» ACTIVITY
The complete listing below should be transcribed precisely.

» PROVIDED INFORMATION
**********
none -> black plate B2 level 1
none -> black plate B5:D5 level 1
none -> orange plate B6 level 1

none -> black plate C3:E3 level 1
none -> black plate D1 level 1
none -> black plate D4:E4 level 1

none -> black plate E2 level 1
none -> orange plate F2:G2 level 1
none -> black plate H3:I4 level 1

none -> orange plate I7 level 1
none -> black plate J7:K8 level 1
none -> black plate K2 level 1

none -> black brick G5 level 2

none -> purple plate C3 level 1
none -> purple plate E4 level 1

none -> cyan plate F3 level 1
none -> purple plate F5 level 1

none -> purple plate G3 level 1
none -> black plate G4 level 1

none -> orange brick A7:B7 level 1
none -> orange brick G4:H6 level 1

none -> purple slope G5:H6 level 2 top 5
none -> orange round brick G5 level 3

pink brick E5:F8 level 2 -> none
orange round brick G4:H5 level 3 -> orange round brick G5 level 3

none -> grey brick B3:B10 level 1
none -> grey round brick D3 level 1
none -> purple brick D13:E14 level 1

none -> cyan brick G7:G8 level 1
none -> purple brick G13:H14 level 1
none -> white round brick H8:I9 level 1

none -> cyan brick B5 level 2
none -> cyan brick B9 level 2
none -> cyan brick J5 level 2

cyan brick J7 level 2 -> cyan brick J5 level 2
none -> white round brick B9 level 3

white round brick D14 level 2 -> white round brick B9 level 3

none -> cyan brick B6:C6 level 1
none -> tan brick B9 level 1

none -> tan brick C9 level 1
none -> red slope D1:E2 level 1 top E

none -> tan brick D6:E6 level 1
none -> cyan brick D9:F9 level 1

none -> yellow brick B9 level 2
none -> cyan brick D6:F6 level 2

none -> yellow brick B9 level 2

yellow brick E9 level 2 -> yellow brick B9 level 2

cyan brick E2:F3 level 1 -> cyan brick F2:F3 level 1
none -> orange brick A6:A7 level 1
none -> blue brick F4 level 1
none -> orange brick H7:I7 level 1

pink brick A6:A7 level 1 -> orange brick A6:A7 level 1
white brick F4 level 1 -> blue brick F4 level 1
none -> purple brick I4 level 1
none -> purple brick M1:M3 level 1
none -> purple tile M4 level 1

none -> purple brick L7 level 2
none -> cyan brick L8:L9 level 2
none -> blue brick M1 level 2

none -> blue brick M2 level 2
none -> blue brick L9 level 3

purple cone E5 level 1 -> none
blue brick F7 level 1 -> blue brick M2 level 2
**********
» RESPONSE BOX
none -> black plate B2 level 1
none -> black plate B5:D5 level 1
none -> orange plate B6 level 1

none -> black plate C3:E3 level 1
none -> black plate D1 level 1
none -> black plate D4:E4 level 1

none -> black plate E2 level 1
none -> orange plate F2:G2 level 1
none -> black plate H3:I4 level 1

none -> orange plate I7 level 1
none -> black plate J7:K8 level 1
none -> black plate K2 level 1

none -> black brick G5 level 2

none -> purple plate C3 level 1
none -> purple plate E4 level 1

none -> cyan plate F3 level 1
none -> purple plate F5 level 1

none -> purple plate G3 level 1
none -> black plate G4 level 1

none -> orange brick A7:B7 level 1
none -> orange brick G4:H6 level 1

none -> purple slope G5:H6 level 2 top 5
none -> orange round brick G5 level 3

pink brick E5:F8 level 2 -> none
orange round brick G4:H5 level 3 -> orange round brick G5 level 3

none -> grey brick B3:B10 level 1
none -> grey round brick D3 level 1
none -> purple brick D13:E14 level 1

none -> cyan brick G7:G8 level 1
none -> purple brick G13:H14 level 1
none -> white round brick H8:I9 level 1

none -> cyan brick B5 level 2
none -> cyan brick B9 level 2
none -> cyan brick J5 level 2

cyan brick J7 level 2 -> cyan brick J5 level 2
none -> white round brick B9 level 3

white round brick D14 level 2 -> white round brick B9 level 3

none -> cyan brick B6:C6 level 1
none -> tan brick B9 level 1

none -> tan brick C9 level 1
none -> red slope D1:E2 level 1 top E

none -> tan brick D6:E6 level 1
none -> cyan brick D9:F9 level 1

none -> yellow brick B9 level 2
none -> cyan brick D6:F6 level 2

none -> yellow brick B9 level 2

yellow brick E9 level 2 -> yellow brick B9 level 2

cyan brick E2:F3 level 1 -> cyan brick F2:F3 level 1
none -> orange brick A6:A7 level 1
none -> blue brick F4 level 1
none -> orange brick H7:I7 level 1

pink brick A6:A7 level 1 -> orange brick A6:A7 level 1
white brick F4 level 1 -> blue brick F4 level 1
none -> purple brick I4 level 1
none -> purple brick M1:M3 level 1
none -> purple tile M4 level 1

none -> purple brick L7 level 2
none -> cyan brick L8:L9 level 2
none -> blue brick M1 level 2

none -> blue brick M2 level 2
none -> blue brick L9 level 3

purple cone E5 level 1 -> none
blue brick F7 level 1 -> blue brick M2 level 2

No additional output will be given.